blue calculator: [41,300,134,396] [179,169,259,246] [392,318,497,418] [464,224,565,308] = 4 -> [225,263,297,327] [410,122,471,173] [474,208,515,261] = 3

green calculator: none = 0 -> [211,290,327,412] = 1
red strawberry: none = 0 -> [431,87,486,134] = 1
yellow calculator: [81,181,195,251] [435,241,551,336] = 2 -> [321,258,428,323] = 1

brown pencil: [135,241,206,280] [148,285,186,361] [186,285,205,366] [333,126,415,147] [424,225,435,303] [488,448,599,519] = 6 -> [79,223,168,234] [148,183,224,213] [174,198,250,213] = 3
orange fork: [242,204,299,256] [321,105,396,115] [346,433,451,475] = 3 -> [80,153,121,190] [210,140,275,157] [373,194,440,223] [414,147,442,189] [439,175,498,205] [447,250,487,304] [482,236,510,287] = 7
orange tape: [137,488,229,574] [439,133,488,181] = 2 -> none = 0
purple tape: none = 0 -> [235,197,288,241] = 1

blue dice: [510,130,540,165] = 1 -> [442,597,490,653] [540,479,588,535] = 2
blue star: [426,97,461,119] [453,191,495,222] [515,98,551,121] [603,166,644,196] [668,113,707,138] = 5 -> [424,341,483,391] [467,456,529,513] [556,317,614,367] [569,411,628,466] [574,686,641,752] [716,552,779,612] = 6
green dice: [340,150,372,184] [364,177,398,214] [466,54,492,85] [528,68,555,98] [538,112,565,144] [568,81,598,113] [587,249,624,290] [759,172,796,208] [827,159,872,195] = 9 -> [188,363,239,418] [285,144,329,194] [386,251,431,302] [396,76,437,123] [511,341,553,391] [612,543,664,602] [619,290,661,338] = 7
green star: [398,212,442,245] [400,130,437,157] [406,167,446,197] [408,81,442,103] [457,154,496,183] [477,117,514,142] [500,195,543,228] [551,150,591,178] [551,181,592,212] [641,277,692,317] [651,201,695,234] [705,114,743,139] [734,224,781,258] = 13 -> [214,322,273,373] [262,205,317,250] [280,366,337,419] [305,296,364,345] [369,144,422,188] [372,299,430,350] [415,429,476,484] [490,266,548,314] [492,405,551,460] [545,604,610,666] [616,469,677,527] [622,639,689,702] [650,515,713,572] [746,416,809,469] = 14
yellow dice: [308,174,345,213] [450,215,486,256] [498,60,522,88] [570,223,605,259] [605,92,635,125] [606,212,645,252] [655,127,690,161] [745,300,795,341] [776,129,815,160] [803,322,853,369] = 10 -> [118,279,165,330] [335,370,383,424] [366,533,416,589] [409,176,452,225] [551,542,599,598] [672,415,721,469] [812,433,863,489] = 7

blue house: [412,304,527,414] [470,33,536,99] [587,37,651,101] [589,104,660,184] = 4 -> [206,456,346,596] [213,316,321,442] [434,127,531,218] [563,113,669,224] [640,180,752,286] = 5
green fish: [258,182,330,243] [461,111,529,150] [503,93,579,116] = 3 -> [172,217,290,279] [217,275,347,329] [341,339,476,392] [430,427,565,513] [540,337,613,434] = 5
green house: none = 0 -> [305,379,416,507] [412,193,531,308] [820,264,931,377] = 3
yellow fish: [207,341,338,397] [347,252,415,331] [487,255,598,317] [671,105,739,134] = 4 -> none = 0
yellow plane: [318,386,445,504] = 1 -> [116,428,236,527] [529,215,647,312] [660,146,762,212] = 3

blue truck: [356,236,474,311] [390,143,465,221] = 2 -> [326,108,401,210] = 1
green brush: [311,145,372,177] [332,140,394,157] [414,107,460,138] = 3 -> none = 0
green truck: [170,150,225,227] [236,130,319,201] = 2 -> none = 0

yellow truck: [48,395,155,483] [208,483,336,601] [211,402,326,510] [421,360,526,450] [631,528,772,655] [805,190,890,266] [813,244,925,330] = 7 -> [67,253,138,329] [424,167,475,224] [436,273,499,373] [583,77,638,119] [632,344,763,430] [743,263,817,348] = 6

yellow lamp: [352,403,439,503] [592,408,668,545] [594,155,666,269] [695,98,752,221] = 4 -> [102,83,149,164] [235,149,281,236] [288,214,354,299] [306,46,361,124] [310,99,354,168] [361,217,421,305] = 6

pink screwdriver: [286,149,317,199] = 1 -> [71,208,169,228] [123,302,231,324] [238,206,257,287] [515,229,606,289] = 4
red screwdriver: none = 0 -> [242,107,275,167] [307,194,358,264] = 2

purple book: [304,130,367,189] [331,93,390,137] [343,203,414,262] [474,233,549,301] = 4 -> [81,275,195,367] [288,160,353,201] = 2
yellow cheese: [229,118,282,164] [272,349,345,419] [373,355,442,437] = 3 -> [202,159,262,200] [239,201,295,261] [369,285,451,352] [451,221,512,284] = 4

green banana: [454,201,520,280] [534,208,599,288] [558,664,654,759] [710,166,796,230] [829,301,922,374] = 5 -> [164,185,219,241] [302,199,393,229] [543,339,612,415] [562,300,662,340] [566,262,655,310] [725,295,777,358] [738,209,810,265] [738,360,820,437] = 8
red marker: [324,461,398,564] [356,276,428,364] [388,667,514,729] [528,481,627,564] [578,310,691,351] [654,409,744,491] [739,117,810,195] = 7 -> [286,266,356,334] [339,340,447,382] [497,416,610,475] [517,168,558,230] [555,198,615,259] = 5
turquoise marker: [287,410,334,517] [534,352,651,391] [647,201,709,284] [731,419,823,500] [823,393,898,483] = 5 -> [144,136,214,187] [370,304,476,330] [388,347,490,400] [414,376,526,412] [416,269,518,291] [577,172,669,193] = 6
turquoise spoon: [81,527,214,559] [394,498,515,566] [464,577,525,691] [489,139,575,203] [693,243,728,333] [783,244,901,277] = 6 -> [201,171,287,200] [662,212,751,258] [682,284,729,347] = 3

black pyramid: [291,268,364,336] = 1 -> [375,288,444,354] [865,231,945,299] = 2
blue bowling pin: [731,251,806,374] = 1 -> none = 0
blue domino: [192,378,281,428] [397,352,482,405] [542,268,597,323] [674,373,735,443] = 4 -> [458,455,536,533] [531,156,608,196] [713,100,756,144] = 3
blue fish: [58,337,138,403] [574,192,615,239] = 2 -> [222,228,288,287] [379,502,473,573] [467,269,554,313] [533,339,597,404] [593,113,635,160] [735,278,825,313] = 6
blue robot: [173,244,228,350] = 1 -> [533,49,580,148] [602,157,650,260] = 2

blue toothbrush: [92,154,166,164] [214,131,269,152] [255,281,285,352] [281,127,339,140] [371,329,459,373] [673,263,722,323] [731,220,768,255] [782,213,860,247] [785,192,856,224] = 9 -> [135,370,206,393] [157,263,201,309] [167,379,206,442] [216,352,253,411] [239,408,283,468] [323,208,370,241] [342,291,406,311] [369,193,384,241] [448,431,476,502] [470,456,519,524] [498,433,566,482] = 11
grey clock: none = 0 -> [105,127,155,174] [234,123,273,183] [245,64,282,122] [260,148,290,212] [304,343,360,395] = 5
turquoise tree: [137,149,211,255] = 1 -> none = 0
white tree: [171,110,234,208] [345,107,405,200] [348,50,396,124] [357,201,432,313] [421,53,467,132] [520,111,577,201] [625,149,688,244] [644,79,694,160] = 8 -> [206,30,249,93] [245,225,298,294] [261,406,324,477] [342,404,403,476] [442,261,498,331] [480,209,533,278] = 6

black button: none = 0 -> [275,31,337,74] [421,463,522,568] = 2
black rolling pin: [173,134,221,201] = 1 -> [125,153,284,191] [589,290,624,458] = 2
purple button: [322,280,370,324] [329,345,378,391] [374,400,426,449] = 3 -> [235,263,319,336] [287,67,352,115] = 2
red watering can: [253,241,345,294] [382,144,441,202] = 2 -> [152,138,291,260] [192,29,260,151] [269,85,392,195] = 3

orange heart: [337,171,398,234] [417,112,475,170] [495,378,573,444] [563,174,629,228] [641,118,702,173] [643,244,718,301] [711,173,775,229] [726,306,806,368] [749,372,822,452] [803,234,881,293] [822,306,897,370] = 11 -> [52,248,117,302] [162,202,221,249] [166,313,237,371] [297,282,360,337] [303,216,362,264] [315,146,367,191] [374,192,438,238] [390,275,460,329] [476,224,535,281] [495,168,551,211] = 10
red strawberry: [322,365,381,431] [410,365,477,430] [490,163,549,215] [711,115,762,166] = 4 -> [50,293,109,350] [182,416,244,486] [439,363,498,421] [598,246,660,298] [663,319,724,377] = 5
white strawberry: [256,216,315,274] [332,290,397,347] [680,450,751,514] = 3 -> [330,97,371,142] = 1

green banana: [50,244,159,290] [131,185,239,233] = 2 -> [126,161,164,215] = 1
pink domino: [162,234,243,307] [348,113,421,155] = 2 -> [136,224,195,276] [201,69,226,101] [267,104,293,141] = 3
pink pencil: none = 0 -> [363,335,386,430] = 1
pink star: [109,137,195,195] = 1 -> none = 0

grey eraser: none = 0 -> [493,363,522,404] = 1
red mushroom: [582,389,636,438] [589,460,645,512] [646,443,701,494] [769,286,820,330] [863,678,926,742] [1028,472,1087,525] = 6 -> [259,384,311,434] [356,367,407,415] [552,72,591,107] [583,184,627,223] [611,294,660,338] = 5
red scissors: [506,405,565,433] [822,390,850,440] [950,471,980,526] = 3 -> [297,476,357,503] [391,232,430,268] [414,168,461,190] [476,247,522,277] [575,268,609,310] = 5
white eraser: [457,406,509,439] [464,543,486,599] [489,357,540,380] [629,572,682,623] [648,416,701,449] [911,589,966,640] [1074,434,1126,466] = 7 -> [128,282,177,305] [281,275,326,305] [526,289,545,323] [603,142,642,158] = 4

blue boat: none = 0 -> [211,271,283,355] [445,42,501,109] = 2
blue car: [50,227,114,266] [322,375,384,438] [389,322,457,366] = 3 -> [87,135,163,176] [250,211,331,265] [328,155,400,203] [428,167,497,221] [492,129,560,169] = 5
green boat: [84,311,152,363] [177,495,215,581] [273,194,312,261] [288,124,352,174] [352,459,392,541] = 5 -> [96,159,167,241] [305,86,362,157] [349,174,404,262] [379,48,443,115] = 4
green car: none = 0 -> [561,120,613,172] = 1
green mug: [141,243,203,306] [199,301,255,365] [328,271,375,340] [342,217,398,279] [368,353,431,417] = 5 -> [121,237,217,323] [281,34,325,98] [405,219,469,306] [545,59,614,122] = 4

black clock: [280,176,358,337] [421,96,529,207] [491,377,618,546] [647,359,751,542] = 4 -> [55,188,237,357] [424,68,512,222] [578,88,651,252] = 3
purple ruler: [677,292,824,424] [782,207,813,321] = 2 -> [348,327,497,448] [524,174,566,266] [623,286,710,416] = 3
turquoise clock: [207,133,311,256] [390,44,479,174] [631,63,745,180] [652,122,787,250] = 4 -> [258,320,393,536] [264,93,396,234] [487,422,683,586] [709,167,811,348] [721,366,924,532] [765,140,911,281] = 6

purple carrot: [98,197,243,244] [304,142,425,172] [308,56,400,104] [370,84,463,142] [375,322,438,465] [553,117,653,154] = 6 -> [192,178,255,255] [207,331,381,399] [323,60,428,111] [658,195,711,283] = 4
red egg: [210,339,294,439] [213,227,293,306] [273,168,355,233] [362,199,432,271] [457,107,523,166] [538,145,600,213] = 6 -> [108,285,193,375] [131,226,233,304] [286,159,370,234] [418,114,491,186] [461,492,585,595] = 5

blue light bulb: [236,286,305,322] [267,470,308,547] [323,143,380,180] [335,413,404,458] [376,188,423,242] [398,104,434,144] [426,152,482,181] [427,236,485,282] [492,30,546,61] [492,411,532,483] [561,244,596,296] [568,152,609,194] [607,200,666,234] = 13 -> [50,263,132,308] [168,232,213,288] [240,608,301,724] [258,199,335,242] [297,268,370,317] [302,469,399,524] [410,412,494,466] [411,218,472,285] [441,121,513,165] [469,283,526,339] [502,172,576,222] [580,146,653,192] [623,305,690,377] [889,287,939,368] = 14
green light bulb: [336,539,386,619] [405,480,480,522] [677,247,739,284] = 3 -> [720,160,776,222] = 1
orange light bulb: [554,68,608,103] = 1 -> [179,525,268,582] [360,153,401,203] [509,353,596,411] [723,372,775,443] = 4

● **Work to be completed**: Copy out each line of the entries above that holds "house".

● **Written solution**:
blue house: [412,304,527,414] [470,33,536,99] [587,37,651,101] [589,104,660,184] = 4 -> [206,456,346,596] [213,316,321,442] [434,127,531,218] [563,113,669,224] [640,180,752,286] = 5
green house: none = 0 -> [305,379,416,507] [412,193,531,308] [820,264,931,377] = 3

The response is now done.